# Exercise prompt:
Gather all lines in the entries that include the word "HALL".

# Working data:
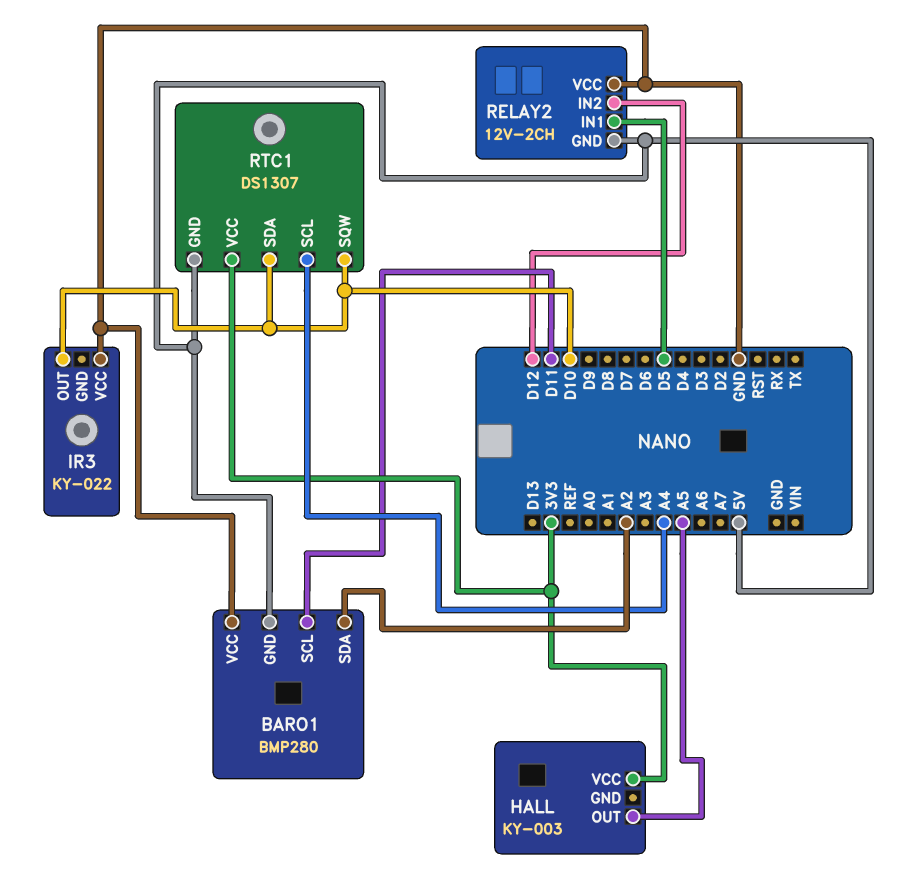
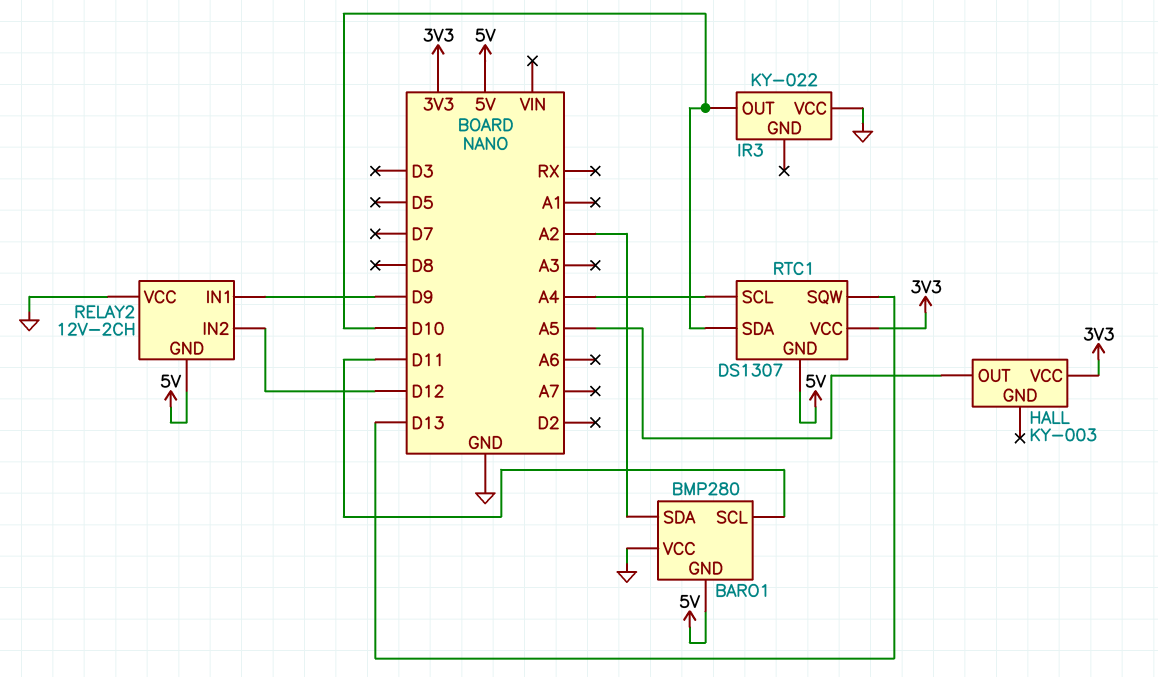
RELAY2 pin IN1: D5 -> D9
RTC1 pin SQW: D10 -> D13

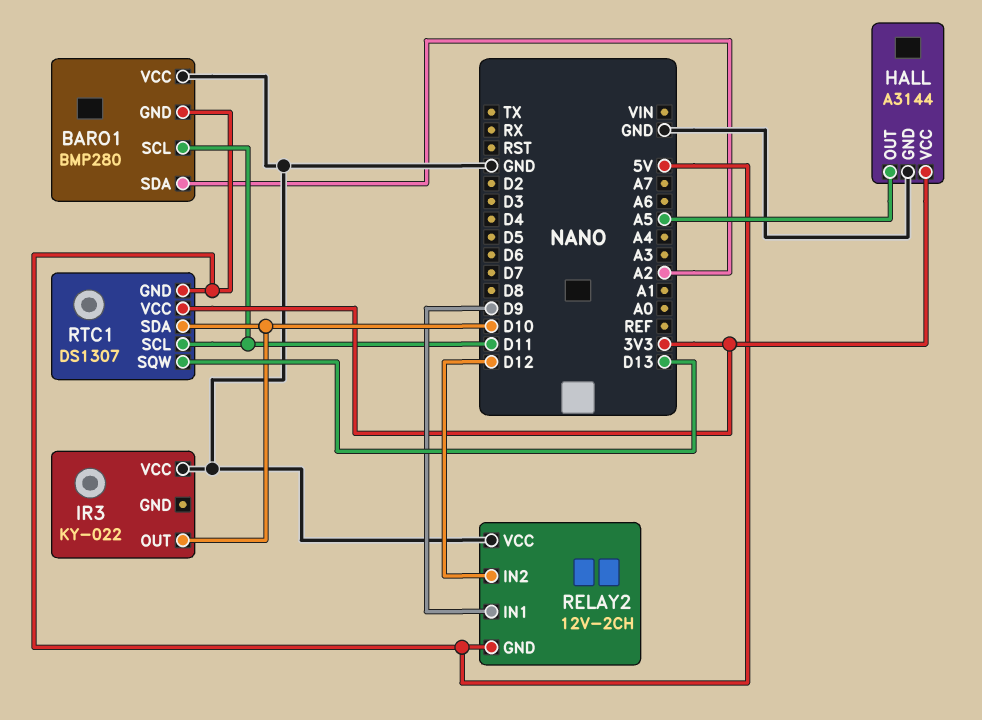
HALL: KY-003 -> A3144
HALL pin GND: none -> GND
RTC1 pin SCL: A4 -> D11

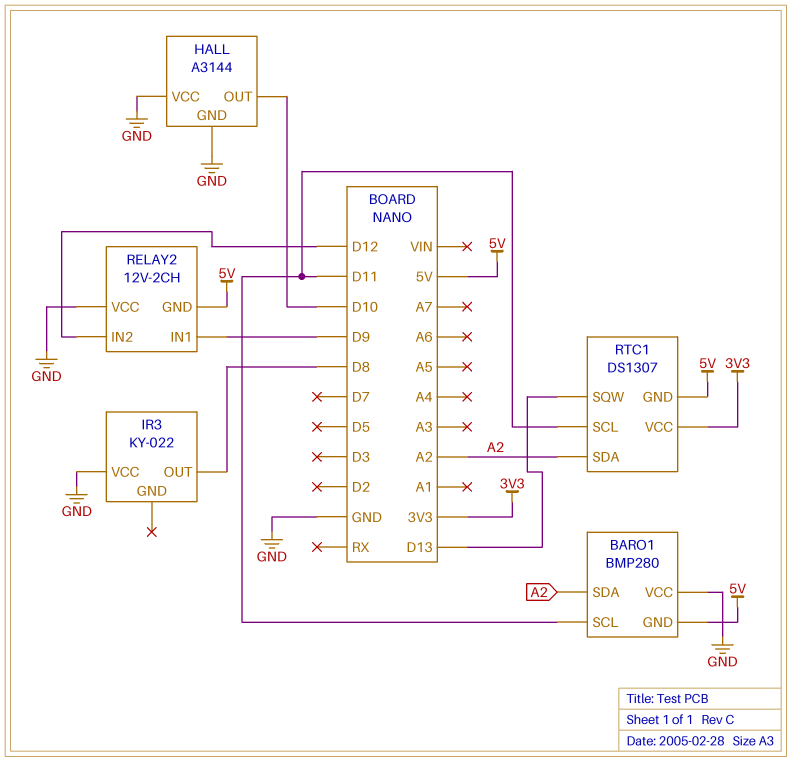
HALL pin OUT: A5 -> D10
HALL pin VCC: 3V3 -> GND
IR3 pin OUT: D10 -> D8
RTC1 pin SDA: D10 -> A2

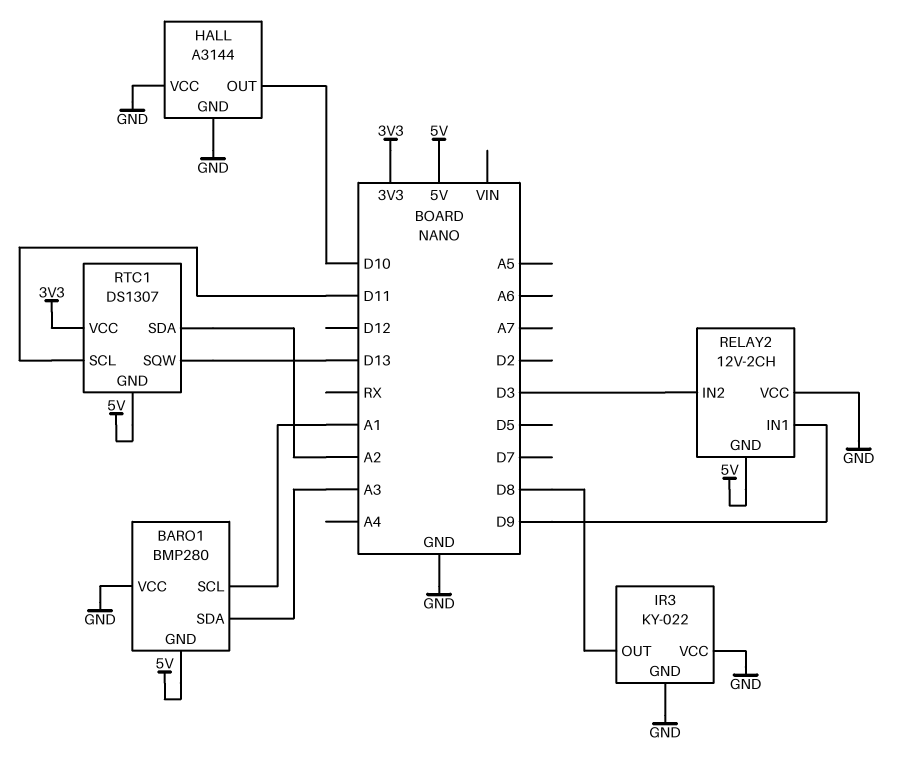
BARO1 pin SCL: D11 -> A1
BARO1 pin SDA: A2 -> A3
IR3 pin GND: none -> GND
RELAY2 pin IN2: D12 -> D3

# Answer for the task:
HALL: KY-003 -> A3144
HALL pin GND: none -> GND
HALL pin OUT: A5 -> D10
HALL pin VCC: 3V3 -> GND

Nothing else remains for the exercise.